**WHAT THIS TASK INVOLVES**
Please reproduce every one of the records below word for word.
-- Start --
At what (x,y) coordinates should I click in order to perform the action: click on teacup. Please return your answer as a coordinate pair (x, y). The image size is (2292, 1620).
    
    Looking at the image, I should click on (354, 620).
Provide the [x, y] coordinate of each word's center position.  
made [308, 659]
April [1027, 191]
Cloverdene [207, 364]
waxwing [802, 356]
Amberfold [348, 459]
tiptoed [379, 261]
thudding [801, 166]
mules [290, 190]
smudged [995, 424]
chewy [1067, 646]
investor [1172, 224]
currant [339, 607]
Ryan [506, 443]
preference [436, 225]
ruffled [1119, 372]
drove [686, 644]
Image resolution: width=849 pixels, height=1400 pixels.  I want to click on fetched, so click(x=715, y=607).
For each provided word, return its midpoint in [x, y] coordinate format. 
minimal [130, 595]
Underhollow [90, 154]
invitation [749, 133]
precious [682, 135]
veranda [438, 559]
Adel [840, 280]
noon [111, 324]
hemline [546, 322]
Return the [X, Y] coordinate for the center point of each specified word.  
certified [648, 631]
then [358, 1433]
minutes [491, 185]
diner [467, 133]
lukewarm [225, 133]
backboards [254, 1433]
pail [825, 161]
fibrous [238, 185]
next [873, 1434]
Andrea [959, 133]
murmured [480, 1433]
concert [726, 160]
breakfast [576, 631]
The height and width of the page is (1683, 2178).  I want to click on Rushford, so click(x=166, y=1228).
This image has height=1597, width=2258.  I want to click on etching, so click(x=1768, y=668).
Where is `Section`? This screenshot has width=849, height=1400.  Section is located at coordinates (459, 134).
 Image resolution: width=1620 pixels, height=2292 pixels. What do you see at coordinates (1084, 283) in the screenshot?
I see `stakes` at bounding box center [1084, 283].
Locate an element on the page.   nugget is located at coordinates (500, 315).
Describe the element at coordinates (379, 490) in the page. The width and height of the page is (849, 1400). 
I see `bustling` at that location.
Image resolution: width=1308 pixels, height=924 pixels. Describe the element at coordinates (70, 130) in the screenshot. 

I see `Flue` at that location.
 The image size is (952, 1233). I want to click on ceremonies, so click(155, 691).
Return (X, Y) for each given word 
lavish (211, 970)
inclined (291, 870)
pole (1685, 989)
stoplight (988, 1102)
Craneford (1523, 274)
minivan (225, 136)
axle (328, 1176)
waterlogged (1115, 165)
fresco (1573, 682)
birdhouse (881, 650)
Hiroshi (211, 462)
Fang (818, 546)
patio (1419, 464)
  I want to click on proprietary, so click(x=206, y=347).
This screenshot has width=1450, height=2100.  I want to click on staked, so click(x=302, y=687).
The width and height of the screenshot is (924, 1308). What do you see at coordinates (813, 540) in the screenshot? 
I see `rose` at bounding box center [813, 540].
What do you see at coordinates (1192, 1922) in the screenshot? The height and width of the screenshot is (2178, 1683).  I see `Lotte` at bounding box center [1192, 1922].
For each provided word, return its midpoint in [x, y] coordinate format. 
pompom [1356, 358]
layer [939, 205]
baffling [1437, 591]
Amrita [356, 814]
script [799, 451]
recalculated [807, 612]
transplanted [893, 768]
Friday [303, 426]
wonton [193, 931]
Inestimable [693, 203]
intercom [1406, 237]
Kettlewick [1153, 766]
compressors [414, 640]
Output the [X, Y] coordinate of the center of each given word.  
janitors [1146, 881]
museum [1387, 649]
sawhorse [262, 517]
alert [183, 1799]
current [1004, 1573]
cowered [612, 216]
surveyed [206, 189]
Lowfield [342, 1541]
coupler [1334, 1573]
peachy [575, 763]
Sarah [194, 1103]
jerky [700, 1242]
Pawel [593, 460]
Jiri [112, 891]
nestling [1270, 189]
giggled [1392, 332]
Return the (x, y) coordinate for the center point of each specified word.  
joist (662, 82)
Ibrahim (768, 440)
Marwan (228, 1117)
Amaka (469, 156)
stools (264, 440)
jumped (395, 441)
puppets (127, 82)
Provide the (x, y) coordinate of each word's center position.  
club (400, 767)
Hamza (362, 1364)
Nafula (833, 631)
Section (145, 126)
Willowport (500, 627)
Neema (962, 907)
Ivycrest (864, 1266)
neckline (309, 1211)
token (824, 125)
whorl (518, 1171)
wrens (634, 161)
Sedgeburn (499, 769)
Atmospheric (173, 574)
-- End --
**RESULT**
At what (x,y) coordinates should I click in order to perform the action: click on teacup. Please return your answer as a coordinate pair (x, y). The image size is (2292, 1620).
    
    Looking at the image, I should click on (354, 620).
Provide the [x, y] coordinate of each word's center position.  
made [308, 659]
April [1027, 191]
Cloverdene [207, 364]
waxwing [802, 356]
Amberfold [348, 459]
tiptoed [379, 261]
thudding [801, 166]
mules [290, 190]
smudged [995, 424]
chewy [1067, 646]
investor [1172, 224]
currant [339, 607]
Ryan [506, 443]
preference [436, 225]
ruffled [1119, 372]
drove [686, 644]
Image resolution: width=849 pixels, height=1400 pixels.  I want to click on fetched, so click(x=715, y=607).
For each provided word, return its midpoint in [x, y] coordinate format. 
minimal [130, 595]
Underhollow [90, 154]
invitation [749, 133]
precious [682, 135]
veranda [438, 559]
Adel [840, 280]
noon [111, 324]
hemline [546, 322]
Return the [X, Y] coordinate for the center point of each specified word.  
certified [648, 631]
then [358, 1433]
minutes [491, 185]
diner [467, 133]
lukewarm [225, 133]
backboards [254, 1433]
pail [825, 161]
fibrous [238, 185]
next [873, 1434]
Andrea [959, 133]
murmured [480, 1433]
concert [726, 160]
breakfast [576, 631]
The height and width of the page is (1683, 2178).  I want to click on Rushford, so click(x=166, y=1228).
This image has height=1597, width=2258.  I want to click on etching, so click(x=1768, y=668).
Where is `Section`? This screenshot has width=849, height=1400.  Section is located at coordinates (459, 134).
 Image resolution: width=1620 pixels, height=2292 pixels. What do you see at coordinates (1084, 283) in the screenshot?
I see `stakes` at bounding box center [1084, 283].
Locate an element on the page.   nugget is located at coordinates (500, 315).
Describe the element at coordinates (379, 490) in the page. The width and height of the page is (849, 1400). 
I see `bustling` at that location.
Image resolution: width=1308 pixels, height=924 pixels. Describe the element at coordinates (70, 130) in the screenshot. 

I see `Flue` at that location.
 The image size is (952, 1233). I want to click on ceremonies, so click(155, 691).
Return (X, Y) for each given word 
lavish (211, 970)
inclined (291, 870)
pole (1685, 989)
stoplight (988, 1102)
Craneford (1523, 274)
minivan (225, 136)
axle (328, 1176)
waterlogged (1115, 165)
fresco (1573, 682)
birdhouse (881, 650)
Hiroshi (211, 462)
Fang (818, 546)
patio (1419, 464)
  I want to click on proprietary, so click(x=206, y=347).
This screenshot has width=1450, height=2100.  I want to click on staked, so click(x=302, y=687).
The width and height of the screenshot is (924, 1308). What do you see at coordinates (813, 540) in the screenshot? 
I see `rose` at bounding box center [813, 540].
What do you see at coordinates (1192, 1922) in the screenshot? The height and width of the screenshot is (2178, 1683).  I see `Lotte` at bounding box center [1192, 1922].
For each provided word, return its midpoint in [x, y] coordinate format. 
pompom [1356, 358]
layer [939, 205]
baffling [1437, 591]
Amrita [356, 814]
script [799, 451]
recalculated [807, 612]
transplanted [893, 768]
Friday [303, 426]
wonton [193, 931]
Inestimable [693, 203]
intercom [1406, 237]
Kettlewick [1153, 766]
compressors [414, 640]
Output the [X, Y] coordinate of the center of each given word.  
janitors [1146, 881]
museum [1387, 649]
sawhorse [262, 517]
alert [183, 1799]
current [1004, 1573]
cowered [612, 216]
surveyed [206, 189]
Lowfield [342, 1541]
coupler [1334, 1573]
peachy [575, 763]
Sarah [194, 1103]
jerky [700, 1242]
Pawel [593, 460]
Jiri [112, 891]
nestling [1270, 189]
giggled [1392, 332]
Return the (x, y) coordinate for the center point of each specified word.  
joist (662, 82)
Ibrahim (768, 440)
Marwan (228, 1117)
Amaka (469, 156)
stools (264, 440)
jumped (395, 441)
puppets (127, 82)
Provide the (x, y) coordinate of each word's center position.  
club (400, 767)
Hamza (362, 1364)
Nafula (833, 631)
Section (145, 126)
Willowport (500, 627)
Neema (962, 907)
Ivycrest (864, 1266)
neckline (309, 1211)
token (824, 125)
whorl (518, 1171)
wrens (634, 161)
Sedgeburn (499, 769)
Atmospheric (173, 574)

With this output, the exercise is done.